- **Problem to work on**:
Your response should consist solely of the lines from the one containing "TFT1 pin RES: 14 -> 15" through the end of the data, copied exactly.

- **Content revision data**:
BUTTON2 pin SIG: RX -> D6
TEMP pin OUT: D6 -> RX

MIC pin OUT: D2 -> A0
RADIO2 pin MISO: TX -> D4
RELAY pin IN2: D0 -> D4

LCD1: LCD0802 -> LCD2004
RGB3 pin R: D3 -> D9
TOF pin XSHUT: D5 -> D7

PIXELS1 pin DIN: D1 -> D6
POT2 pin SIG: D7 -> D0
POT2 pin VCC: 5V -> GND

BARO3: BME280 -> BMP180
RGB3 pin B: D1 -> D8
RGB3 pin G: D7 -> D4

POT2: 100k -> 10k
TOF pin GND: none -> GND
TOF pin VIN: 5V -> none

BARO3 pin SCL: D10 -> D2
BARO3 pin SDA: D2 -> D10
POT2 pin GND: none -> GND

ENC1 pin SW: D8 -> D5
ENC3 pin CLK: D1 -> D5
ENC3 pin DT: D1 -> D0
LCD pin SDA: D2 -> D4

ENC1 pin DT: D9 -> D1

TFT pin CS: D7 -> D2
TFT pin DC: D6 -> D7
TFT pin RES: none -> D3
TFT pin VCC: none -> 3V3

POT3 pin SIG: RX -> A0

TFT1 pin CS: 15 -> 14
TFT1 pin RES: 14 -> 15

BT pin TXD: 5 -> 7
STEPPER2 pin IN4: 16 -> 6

- **Result for this exercise**:
TFT1 pin RES: 14 -> 15

BT pin TXD: 5 -> 7
STEPPER2 pin IN4: 16 -> 6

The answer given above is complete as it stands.